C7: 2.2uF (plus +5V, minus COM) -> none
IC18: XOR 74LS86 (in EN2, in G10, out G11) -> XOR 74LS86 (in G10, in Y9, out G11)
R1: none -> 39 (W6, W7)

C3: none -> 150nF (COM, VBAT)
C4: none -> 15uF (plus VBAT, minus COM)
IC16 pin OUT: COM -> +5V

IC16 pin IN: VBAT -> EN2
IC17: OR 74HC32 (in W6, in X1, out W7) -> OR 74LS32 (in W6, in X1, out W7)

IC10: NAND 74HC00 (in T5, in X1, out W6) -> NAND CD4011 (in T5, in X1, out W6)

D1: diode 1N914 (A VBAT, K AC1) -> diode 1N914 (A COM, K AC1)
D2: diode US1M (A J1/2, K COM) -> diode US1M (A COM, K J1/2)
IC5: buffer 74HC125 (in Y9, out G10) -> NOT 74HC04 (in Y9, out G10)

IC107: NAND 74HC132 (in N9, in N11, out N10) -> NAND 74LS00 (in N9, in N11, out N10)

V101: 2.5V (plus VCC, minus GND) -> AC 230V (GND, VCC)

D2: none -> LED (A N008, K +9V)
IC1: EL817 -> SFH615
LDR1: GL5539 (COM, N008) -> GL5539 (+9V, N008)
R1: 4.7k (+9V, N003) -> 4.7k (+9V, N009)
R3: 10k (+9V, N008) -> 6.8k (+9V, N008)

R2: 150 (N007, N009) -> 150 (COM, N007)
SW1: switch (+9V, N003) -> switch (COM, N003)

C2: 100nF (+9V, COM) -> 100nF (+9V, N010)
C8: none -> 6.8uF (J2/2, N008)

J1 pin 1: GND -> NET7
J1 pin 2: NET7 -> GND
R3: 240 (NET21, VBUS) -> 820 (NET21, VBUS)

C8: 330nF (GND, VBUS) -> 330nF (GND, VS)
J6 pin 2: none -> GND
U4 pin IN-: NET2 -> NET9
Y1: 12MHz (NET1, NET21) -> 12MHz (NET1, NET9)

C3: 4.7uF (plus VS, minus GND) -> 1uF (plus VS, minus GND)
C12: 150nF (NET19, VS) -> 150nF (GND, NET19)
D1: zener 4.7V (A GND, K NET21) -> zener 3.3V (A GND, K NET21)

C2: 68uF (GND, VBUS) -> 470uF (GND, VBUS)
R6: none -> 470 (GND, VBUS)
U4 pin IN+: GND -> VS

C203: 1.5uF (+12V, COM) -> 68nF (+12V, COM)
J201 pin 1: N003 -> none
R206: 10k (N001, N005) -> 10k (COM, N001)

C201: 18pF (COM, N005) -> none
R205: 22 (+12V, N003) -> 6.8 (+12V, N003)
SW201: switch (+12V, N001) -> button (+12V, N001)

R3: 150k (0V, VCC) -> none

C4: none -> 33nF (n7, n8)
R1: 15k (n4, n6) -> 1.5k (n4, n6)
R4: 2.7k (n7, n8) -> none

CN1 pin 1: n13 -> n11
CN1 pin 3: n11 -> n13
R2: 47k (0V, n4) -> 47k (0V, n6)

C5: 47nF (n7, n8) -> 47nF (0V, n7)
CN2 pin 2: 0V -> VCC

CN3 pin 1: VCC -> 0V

☆ ☆ ☆ ☆ ☆ ☆ ☆

### Work order
Word for word, write out each of the records above.

### Solution to this exercise
C7: 2.2uF (plus +5V, minus COM) -> none
IC18: XOR 74LS86 (in EN2, in G10, out G11) -> XOR 74LS86 (in G10, in Y9, out G11)
R1: none -> 39 (W6, W7)

C3: none -> 150nF (COM, VBAT)
C4: none -> 15uF (plus VBAT, minus COM)
IC16 pin OUT: COM -> +5V

IC16 pin IN: VBAT -> EN2
IC17: OR 74HC32 (in W6, in X1, out W7) -> OR 74LS32 (in W6, in X1, out W7)

IC10: NAND 74HC00 (in T5, in X1, out W6) -> NAND CD4011 (in T5, in X1, out W6)

D1: diode 1N914 (A VBAT, K AC1) -> diode 1N914 (A COM, K AC1)
D2: diode US1M (A J1/2, K COM) -> diode US1M (A COM, K J1/2)
IC5: buffer 74HC125 (in Y9, out G10) -> NOT 74HC04 (in Y9, out G10)

IC107: NAND 74HC132 (in N9, in N11, out N10) -> NAND 74LS00 (in N9, in N11, out N10)

V101: 2.5V (plus VCC, minus GND) -> AC 230V (GND, VCC)

D2: none -> LED (A N008, K +9V)
IC1: EL817 -> SFH615
LDR1: GL5539 (COM, N008) -> GL5539 (+9V, N008)
R1: 4.7k (+9V, N003) -> 4.7k (+9V, N009)
R3: 10k (+9V, N008) -> 6.8k (+9V, N008)

R2: 150 (N007, N009) -> 150 (COM, N007)
SW1: switch (+9V, N003) -> switch (COM, N003)

C2: 100nF (+9V, COM) -> 100nF (+9V, N010)
C8: none -> 6.8uF (J2/2, N008)

J1 pin 1: GND -> NET7
J1 pin 2: NET7 -> GND
R3: 240 (NET21, VBUS) -> 820 (NET21, VBUS)

C8: 330nF (GND, VBUS) -> 330nF (GND, VS)
J6 pin 2: none -> GND
U4 pin IN-: NET2 -> NET9
Y1: 12MHz (NET1, NET21) -> 12MHz (NET1, NET9)

C3: 4.7uF (plus VS, minus GND) -> 1uF (plus VS, minus GND)
C12: 150nF (NET19, VS) -> 150nF (GND, NET19)
D1: zener 4.7V (A GND, K NET21) -> zener 3.3V (A GND, K NET21)

C2: 68uF (GND, VBUS) -> 470uF (GND, VBUS)
R6: none -> 470 (GND, VBUS)
U4 pin IN+: GND -> VS

C203: 1.5uF (+12V, COM) -> 68nF (+12V, COM)
J201 pin 1: N003 -> none
R206: 10k (N001, N005) -> 10k (COM, N001)

C201: 18pF (COM, N005) -> none
R205: 22 (+12V, N003) -> 6.8 (+12V, N003)
SW201: switch (+12V, N001) -> button (+12V, N001)

R3: 150k (0V, VCC) -> none

C4: none -> 33nF (n7, n8)
R1: 15k (n4, n6) -> 1.5k (n4, n6)
R4: 2.7k (n7, n8) -> none

CN1 pin 1: n13 -> n11
CN1 pin 3: n11 -> n13
R2: 47k (0V, n4) -> 47k (0V, n6)

C5: 47nF (n7, n8) -> 47nF (0V, n7)
CN2 pin 2: 0V -> VCC

CN3 pin 1: VCC -> 0V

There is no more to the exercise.